What to work on ->
Write out the records beneath this line exactly as they appear, minus any images.

Data records
══════════
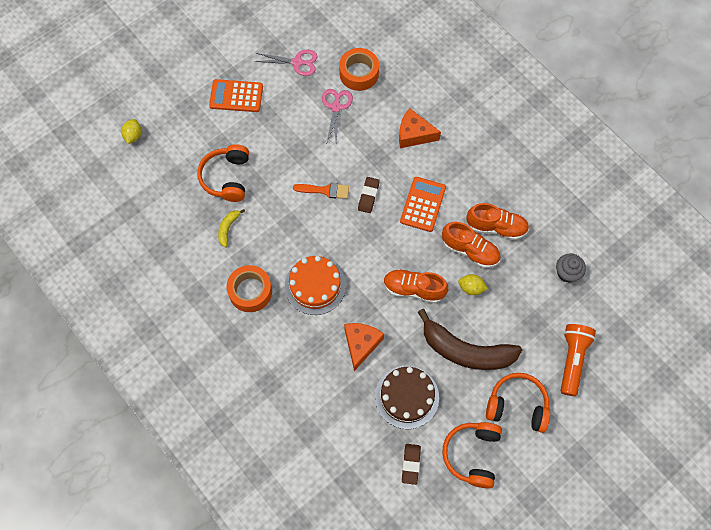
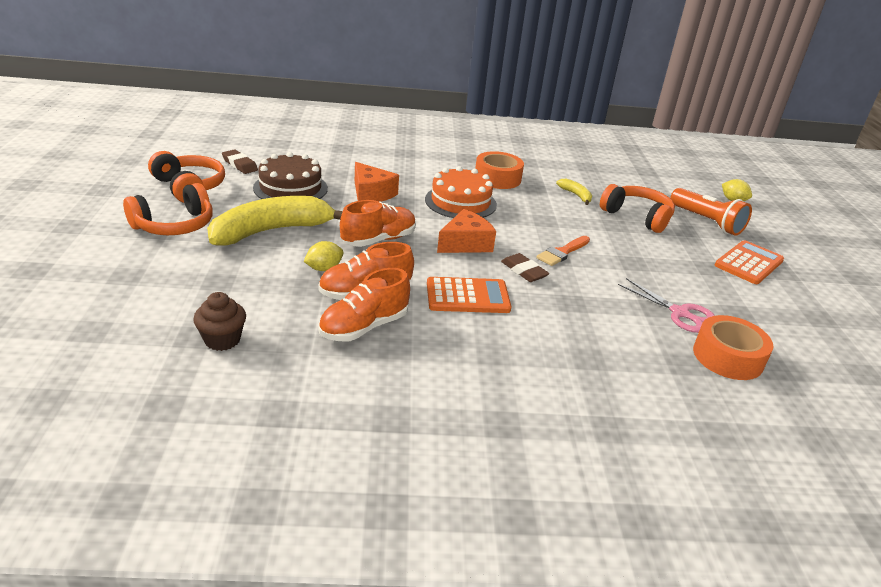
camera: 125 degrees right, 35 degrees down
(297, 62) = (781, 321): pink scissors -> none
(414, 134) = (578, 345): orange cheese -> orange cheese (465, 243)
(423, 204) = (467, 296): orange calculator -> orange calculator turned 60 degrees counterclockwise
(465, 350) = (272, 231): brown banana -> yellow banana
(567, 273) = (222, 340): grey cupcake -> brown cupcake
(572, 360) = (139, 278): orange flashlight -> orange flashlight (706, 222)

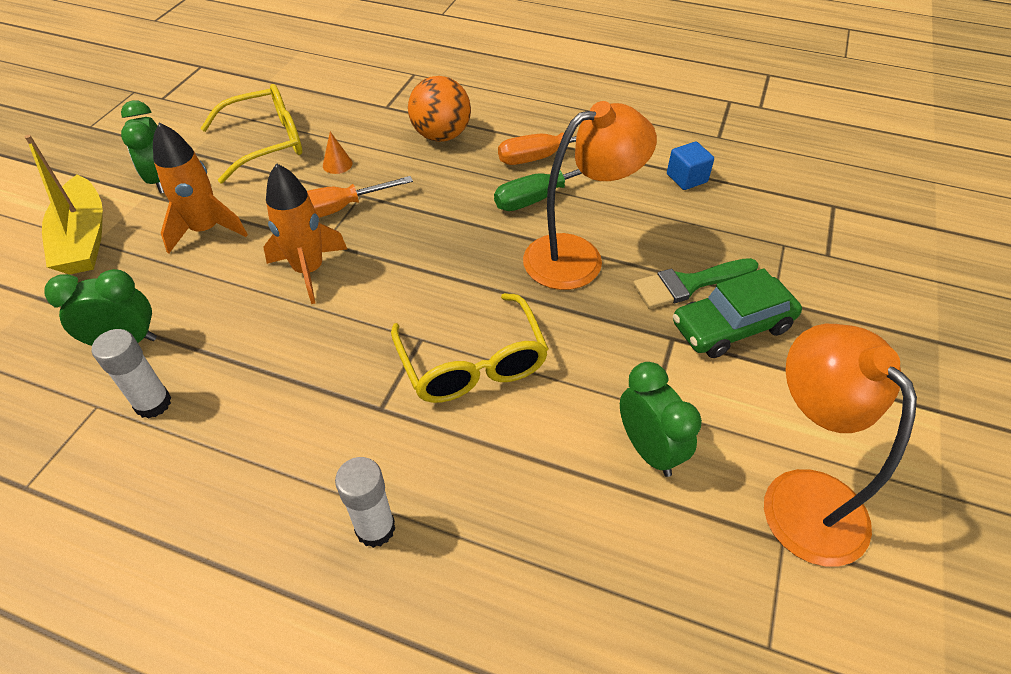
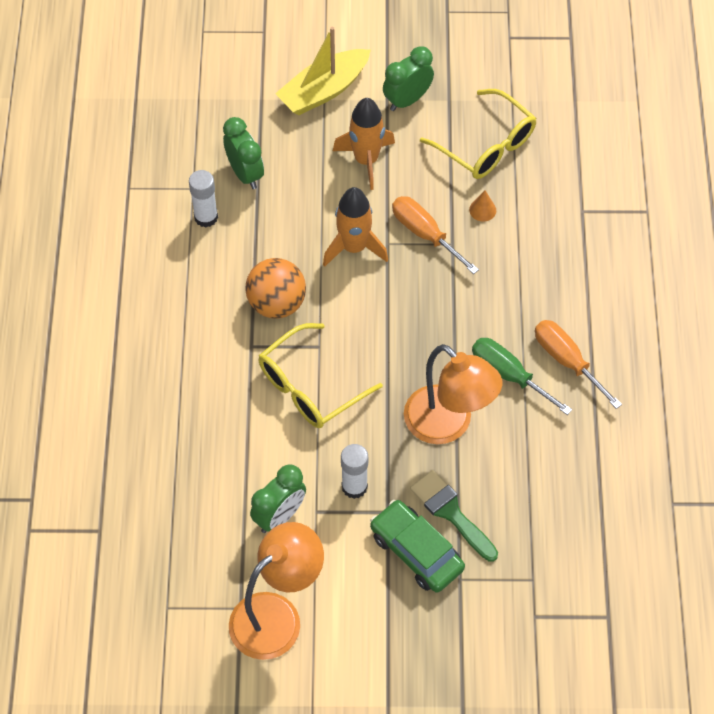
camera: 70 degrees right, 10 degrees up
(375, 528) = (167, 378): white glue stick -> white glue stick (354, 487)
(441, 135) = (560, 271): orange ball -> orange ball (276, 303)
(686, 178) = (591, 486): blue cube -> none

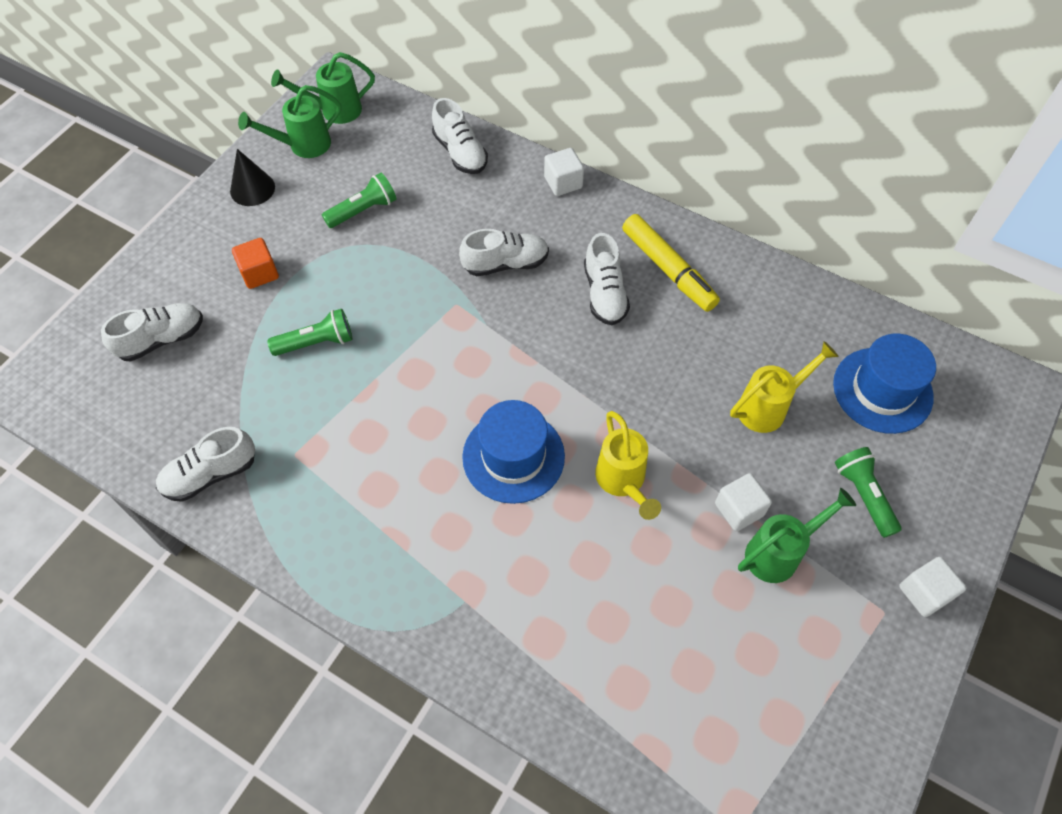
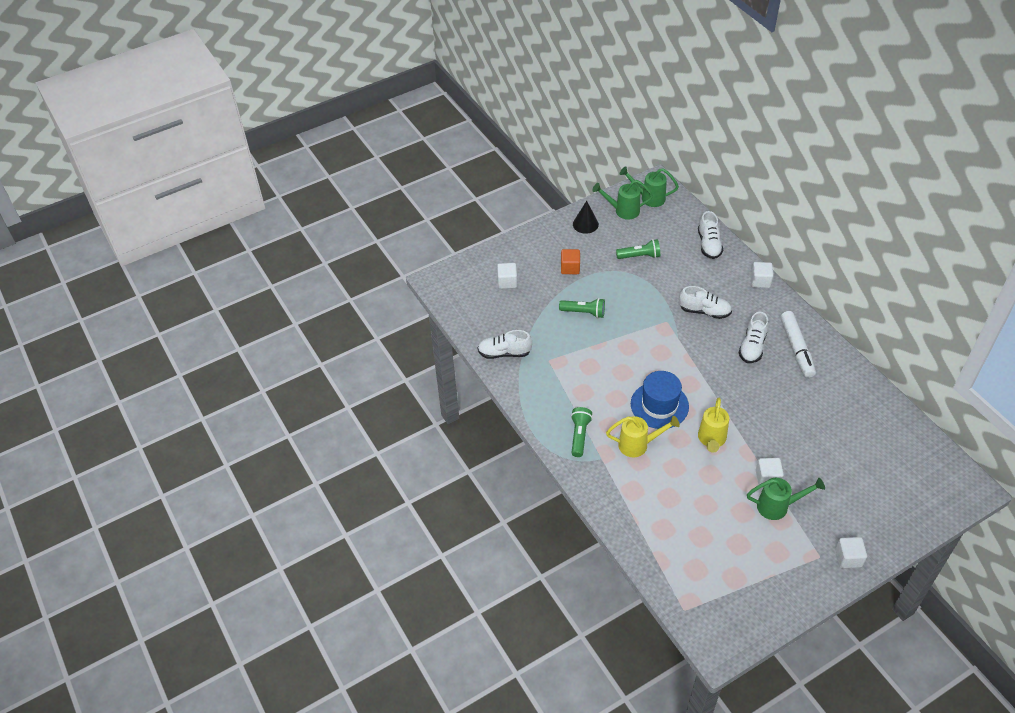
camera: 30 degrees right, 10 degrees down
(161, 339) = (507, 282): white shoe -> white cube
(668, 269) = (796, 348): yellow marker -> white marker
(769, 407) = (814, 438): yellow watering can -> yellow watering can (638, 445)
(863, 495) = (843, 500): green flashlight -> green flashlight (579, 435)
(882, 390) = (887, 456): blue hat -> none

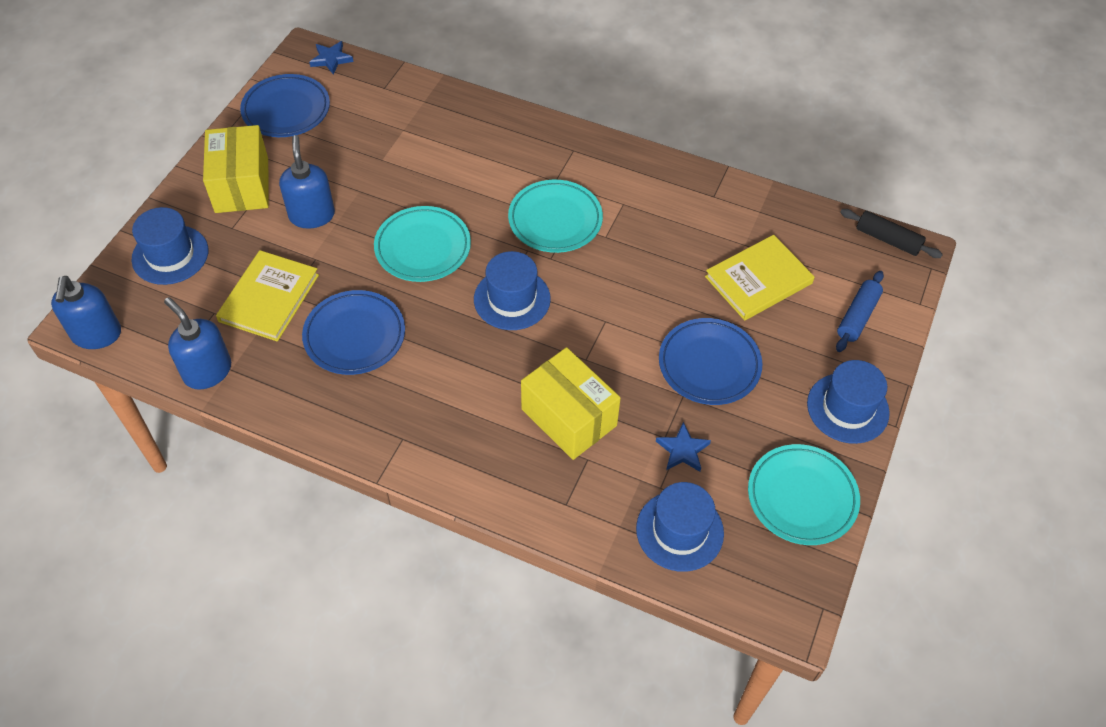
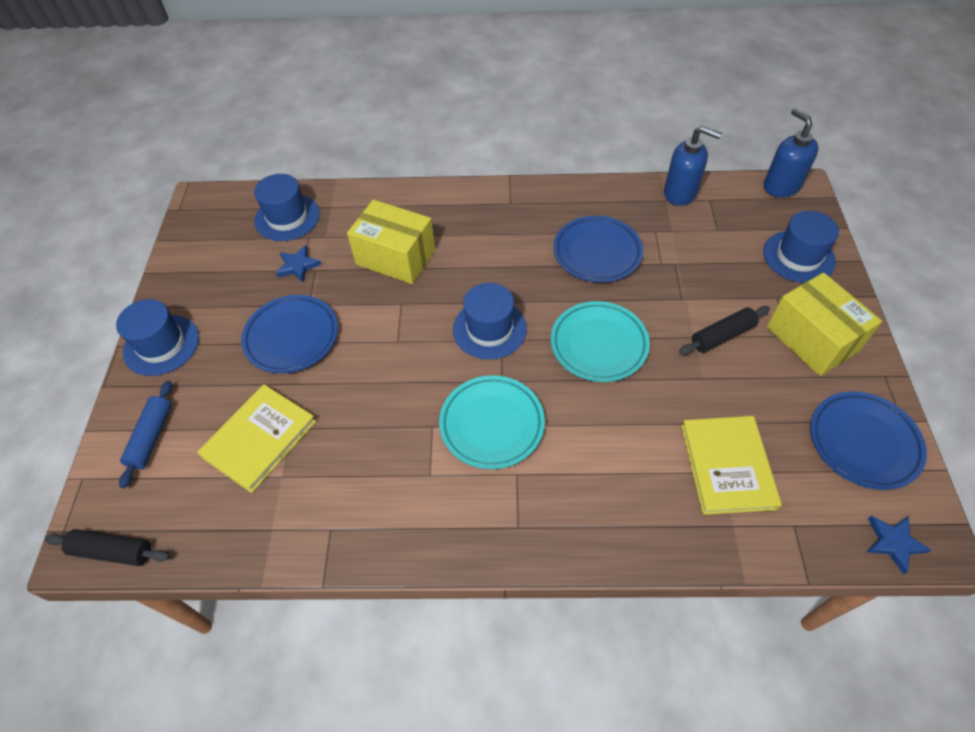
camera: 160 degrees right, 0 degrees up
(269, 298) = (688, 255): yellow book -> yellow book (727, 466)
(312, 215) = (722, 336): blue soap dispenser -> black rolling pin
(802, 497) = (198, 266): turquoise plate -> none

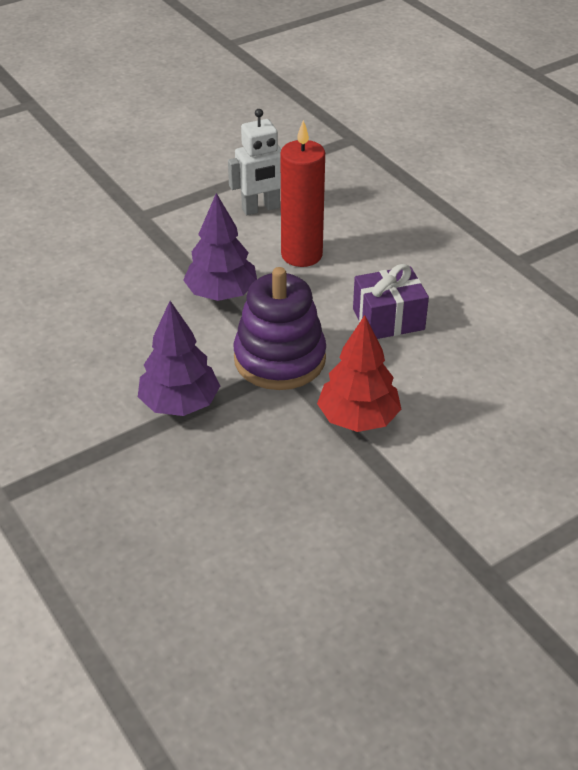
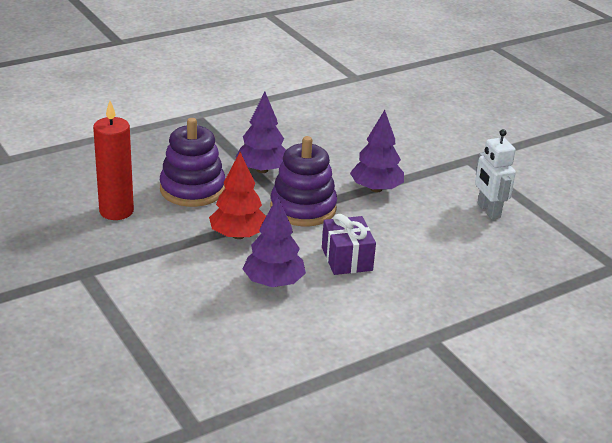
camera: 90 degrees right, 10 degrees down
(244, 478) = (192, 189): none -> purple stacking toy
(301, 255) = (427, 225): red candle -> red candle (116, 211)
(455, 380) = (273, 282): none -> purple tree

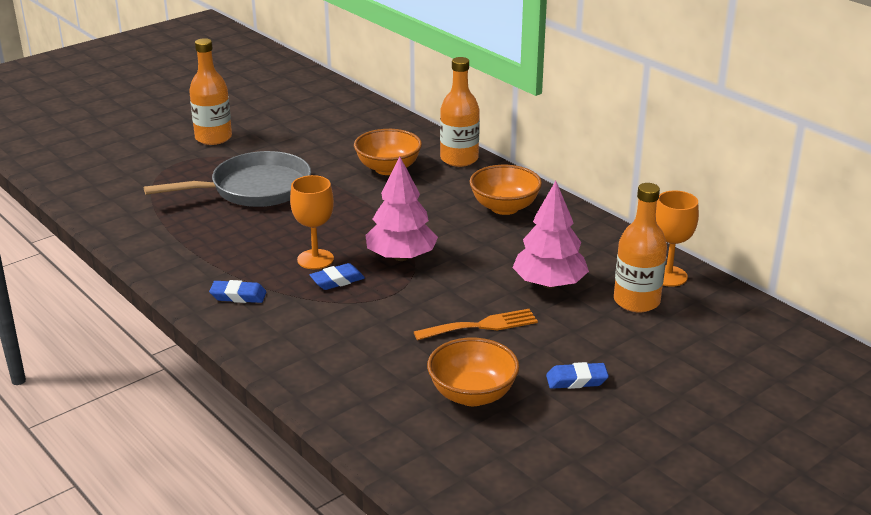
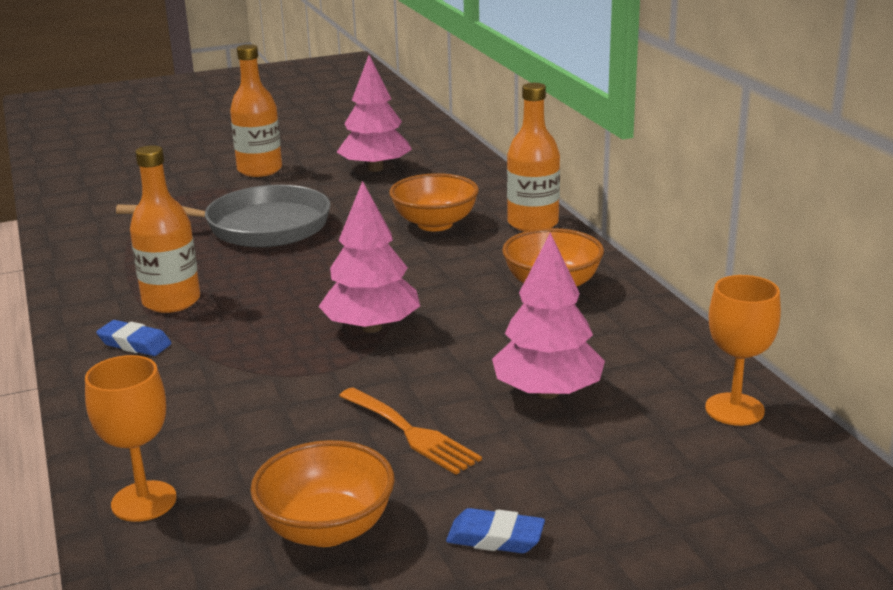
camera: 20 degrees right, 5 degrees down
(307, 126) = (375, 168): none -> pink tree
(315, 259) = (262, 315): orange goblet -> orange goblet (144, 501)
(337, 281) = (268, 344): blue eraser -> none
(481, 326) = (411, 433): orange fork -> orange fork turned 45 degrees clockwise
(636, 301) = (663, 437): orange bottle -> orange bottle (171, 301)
══════════
Answer box ->
camera: 125 degrees right, 35 degrees down
(297, 62) = (781, 321): pink scissors -> none
(414, 134) = (578, 345): orange cheese -> orange cheese (465, 243)
(423, 204) = (467, 296): orange calculator -> orange calculator turned 60 degrees counterclockwise
(465, 350) = (272, 231): brown banana -> yellow banana
(567, 273) = (222, 340): grey cupcake -> brown cupcake
(572, 360) = (139, 278): orange flashlight -> orange flashlight (706, 222)

camera: 70 degrees right, 10 degrees up
(375, 528) = (167, 378): white glue stick -> white glue stick (354, 487)
(441, 135) = (560, 271): orange ball -> orange ball (276, 303)
(686, 178) = (591, 486): blue cube -> none

camera: 30 degrees right, 10 degrees down
(161, 339) = (507, 282): white shoe -> white cube
(668, 269) = (796, 348): yellow marker -> white marker
(769, 407) = (814, 438): yellow watering can -> yellow watering can (638, 445)
(863, 495) = (843, 500): green flashlight -> green flashlight (579, 435)
(882, 390) = (887, 456): blue hat -> none

camera: 160 degrees right, 0 degrees up
(269, 298) = (688, 255): yellow book -> yellow book (727, 466)
(312, 215) = (722, 336): blue soap dispenser -> black rolling pin
(802, 497) = (198, 266): turquoise plate -> none

camera: 90 degrees right, 10 degrees down
(244, 478) = (192, 189): none -> purple stacking toy
(301, 255) = (427, 225): red candle -> red candle (116, 211)
(455, 380) = (273, 282): none -> purple tree

camera: 20 degrees right, 5 degrees down
(307, 126) = (375, 168): none -> pink tree
(315, 259) = (262, 315): orange goblet -> orange goblet (144, 501)
(337, 281) = (268, 344): blue eraser -> none
(481, 326) = (411, 433): orange fork -> orange fork turned 45 degrees clockwise
(636, 301) = (663, 437): orange bottle -> orange bottle (171, 301)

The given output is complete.